Go to the line in the entries below that holds "black heart: 1 -> 3" and repeat exactly from there through the line that holds "blue bottle: 7 -> 10", inclusive.

-- Source records follows --

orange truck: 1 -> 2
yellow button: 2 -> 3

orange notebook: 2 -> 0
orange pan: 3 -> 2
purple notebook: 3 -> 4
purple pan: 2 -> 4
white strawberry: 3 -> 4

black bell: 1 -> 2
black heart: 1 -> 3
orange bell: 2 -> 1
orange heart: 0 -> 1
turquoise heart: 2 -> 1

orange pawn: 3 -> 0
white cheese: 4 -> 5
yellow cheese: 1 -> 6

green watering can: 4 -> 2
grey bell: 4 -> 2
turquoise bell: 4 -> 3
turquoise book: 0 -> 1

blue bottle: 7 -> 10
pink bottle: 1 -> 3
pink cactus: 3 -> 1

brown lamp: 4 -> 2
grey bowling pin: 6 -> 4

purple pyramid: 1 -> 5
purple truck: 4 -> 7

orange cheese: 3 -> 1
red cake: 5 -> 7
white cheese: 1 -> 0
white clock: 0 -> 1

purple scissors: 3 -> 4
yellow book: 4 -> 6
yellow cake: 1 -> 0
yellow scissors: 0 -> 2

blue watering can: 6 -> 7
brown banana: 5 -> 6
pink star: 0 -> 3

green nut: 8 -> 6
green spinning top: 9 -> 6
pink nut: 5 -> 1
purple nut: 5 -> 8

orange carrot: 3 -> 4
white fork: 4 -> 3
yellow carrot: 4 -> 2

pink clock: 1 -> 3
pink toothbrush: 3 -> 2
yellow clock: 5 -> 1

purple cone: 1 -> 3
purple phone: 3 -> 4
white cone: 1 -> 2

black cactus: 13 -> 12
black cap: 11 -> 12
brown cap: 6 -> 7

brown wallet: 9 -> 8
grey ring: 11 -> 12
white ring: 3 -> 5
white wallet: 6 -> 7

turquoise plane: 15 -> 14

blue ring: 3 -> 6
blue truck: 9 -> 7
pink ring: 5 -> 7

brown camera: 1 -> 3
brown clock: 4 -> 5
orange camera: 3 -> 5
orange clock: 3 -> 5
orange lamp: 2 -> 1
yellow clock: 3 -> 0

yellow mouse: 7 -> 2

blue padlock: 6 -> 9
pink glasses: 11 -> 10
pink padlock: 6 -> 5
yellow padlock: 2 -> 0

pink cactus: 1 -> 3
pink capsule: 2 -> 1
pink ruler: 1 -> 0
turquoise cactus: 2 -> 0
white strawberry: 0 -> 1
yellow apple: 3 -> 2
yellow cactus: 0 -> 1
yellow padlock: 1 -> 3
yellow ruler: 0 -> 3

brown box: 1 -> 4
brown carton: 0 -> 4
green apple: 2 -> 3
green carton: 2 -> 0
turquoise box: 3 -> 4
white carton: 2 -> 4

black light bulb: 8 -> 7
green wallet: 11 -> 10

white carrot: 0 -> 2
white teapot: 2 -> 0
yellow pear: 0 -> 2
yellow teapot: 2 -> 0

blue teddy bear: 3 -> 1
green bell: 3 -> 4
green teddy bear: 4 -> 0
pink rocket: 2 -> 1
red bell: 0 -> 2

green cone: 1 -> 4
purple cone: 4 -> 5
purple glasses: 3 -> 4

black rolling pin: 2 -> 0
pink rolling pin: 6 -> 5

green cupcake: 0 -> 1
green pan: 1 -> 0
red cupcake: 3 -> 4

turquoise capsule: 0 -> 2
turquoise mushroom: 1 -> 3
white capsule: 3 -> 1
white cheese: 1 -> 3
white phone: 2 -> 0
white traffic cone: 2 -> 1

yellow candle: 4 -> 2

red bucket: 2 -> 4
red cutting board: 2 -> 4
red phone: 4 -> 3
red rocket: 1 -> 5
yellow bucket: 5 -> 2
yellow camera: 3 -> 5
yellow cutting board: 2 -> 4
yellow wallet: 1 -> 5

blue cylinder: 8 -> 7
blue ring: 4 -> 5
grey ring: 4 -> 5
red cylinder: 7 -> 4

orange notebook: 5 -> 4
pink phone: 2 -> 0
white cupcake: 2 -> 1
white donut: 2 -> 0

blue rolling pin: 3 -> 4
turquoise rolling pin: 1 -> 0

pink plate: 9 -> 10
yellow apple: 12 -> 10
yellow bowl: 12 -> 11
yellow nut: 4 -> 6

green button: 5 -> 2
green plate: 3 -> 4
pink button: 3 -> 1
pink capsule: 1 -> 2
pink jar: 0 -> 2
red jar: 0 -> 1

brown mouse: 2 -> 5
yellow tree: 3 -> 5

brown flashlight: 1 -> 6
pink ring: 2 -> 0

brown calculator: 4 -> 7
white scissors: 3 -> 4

-- Source records concluded --

*Written response*
black heart: 1 -> 3
orange bell: 2 -> 1
orange heart: 0 -> 1
turquoise heart: 2 -> 1

orange pawn: 3 -> 0
white cheese: 4 -> 5
yellow cheese: 1 -> 6

green watering can: 4 -> 2
grey bell: 4 -> 2
turquoise bell: 4 -> 3
turquoise book: 0 -> 1

blue bottle: 7 -> 10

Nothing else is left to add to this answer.